[Start Extracted information]

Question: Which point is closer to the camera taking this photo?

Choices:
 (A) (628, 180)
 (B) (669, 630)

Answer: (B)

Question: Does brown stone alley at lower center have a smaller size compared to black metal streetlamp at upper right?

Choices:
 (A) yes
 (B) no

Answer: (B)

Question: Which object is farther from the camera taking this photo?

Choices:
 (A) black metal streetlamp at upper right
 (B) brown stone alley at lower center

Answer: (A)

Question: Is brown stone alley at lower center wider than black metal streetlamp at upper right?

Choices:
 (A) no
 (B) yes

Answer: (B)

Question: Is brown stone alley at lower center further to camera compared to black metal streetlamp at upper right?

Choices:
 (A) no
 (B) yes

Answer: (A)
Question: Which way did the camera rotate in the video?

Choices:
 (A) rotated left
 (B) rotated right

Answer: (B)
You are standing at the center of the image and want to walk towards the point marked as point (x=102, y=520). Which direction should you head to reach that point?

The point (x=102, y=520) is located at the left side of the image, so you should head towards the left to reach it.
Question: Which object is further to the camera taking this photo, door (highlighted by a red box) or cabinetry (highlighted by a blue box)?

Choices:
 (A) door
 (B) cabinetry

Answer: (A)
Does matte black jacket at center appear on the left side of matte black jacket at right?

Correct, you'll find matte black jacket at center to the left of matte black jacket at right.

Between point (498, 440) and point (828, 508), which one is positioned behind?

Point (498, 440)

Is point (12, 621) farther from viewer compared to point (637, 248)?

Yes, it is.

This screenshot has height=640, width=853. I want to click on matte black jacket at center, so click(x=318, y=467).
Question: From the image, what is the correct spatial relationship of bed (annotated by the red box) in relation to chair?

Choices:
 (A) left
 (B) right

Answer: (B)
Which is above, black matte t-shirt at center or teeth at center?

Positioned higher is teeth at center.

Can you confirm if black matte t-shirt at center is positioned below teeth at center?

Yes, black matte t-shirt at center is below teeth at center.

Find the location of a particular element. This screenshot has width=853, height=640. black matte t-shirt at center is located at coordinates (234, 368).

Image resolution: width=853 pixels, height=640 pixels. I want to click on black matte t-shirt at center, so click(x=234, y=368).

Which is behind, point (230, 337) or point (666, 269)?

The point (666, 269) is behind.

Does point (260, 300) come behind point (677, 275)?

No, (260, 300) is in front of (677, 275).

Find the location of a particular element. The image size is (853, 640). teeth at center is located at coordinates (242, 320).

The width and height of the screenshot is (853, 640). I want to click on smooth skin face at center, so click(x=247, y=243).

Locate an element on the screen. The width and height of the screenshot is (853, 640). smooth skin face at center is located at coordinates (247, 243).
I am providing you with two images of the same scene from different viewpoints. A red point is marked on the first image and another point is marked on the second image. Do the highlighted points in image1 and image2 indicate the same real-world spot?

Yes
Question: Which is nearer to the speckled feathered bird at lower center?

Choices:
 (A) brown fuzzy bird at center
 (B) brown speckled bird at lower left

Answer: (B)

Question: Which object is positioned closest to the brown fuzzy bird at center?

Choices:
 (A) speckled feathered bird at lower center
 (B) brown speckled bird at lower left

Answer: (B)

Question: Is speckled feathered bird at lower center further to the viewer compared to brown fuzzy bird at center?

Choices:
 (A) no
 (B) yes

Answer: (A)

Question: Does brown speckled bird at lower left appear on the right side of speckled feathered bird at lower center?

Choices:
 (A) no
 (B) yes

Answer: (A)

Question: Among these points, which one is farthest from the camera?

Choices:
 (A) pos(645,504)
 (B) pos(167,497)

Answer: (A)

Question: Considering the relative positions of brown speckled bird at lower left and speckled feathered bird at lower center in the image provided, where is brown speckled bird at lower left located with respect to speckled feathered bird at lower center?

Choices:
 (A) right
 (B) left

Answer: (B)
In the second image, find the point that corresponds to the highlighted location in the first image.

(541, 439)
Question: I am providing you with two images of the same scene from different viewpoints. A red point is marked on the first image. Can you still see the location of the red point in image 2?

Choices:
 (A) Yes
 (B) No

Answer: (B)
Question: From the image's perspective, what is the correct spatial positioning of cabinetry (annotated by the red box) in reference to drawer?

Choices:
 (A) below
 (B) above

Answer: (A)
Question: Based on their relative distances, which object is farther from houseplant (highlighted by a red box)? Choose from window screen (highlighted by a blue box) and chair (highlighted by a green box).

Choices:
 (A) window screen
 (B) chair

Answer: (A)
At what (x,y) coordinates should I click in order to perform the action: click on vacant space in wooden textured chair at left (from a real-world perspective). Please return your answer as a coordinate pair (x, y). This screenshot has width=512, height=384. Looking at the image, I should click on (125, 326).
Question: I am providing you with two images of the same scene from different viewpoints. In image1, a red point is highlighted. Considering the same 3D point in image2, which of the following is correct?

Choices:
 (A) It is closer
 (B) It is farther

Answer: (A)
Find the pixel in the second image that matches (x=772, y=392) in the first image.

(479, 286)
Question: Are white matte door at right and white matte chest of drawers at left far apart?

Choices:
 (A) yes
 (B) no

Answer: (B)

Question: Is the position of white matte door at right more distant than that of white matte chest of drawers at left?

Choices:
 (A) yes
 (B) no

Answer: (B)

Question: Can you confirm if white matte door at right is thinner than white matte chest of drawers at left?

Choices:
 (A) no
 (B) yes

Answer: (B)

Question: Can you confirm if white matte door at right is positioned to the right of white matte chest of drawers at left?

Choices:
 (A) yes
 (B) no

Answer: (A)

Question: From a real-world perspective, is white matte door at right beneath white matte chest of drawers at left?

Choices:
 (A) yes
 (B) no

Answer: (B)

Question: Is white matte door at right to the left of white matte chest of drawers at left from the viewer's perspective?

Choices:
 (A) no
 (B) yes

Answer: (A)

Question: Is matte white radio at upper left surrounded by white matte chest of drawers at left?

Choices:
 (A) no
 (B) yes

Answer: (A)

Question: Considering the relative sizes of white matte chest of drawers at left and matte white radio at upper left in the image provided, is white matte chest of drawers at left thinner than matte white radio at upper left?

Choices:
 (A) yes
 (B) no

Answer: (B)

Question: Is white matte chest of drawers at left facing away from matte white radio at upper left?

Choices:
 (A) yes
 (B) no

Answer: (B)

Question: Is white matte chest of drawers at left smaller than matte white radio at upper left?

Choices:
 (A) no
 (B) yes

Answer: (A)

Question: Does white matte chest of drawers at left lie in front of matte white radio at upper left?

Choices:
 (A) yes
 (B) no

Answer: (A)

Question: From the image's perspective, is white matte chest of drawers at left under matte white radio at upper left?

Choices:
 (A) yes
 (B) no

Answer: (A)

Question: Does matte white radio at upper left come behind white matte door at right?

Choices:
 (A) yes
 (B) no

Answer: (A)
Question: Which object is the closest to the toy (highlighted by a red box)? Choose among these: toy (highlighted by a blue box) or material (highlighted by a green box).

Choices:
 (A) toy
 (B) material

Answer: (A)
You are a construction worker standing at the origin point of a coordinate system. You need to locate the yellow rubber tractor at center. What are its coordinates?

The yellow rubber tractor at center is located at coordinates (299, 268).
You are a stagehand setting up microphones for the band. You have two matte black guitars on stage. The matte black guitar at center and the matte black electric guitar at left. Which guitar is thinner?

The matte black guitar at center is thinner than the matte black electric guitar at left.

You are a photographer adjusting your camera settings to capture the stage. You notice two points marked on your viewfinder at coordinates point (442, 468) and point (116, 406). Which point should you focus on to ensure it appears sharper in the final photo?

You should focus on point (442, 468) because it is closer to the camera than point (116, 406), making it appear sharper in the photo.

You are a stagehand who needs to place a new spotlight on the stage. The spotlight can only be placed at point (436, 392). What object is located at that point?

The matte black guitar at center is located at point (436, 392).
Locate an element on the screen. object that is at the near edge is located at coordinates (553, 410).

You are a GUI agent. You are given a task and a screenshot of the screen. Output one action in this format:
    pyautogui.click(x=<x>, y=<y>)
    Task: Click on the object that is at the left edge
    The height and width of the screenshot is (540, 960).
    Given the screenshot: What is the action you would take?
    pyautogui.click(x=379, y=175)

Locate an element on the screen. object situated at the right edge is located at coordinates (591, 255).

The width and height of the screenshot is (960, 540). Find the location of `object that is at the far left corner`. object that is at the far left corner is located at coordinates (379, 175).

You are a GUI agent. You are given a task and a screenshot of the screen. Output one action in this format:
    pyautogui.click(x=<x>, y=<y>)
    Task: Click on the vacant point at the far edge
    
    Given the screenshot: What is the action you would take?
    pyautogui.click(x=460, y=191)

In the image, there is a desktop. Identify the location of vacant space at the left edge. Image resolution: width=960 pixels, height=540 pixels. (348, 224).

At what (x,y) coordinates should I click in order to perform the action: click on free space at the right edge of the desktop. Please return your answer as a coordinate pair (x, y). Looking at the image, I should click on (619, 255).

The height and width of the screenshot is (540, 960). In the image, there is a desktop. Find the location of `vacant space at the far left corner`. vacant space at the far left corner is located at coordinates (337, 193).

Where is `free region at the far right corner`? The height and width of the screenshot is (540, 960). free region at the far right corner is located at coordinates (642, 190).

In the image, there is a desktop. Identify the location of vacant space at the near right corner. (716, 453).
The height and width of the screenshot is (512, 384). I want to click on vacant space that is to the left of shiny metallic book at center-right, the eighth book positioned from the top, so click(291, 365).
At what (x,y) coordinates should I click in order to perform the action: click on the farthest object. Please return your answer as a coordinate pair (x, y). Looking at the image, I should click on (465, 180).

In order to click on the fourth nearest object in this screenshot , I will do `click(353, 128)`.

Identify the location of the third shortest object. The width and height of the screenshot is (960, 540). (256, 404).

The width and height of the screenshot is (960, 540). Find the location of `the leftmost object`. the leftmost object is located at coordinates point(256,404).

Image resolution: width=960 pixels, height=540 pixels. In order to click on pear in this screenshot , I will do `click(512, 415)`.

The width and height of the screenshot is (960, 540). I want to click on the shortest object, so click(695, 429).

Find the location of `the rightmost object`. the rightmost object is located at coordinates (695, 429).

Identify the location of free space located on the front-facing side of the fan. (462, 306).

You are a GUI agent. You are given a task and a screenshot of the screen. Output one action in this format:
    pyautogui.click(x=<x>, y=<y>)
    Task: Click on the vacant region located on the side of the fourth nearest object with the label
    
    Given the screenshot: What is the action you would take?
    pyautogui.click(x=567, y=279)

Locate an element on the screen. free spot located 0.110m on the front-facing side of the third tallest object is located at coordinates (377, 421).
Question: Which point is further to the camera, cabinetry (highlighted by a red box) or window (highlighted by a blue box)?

[End Extracted information]

> _Instruction_:
Copy the lines of the data above word for word, starting with the line containing "No, (260, 300) is in front of (677, 275)." and continuing through the line containing "The width and height of the screenshot is (853, 640). I", including both of those lines.

> _Full answer_:
No, (260, 300) is in front of (677, 275).

Find the location of a particular element. The image size is (853, 640). teeth at center is located at coordinates (242, 320).

The width and height of the screenshot is (853, 640). I want to click on smooth skin face at center, so click(x=247, y=243).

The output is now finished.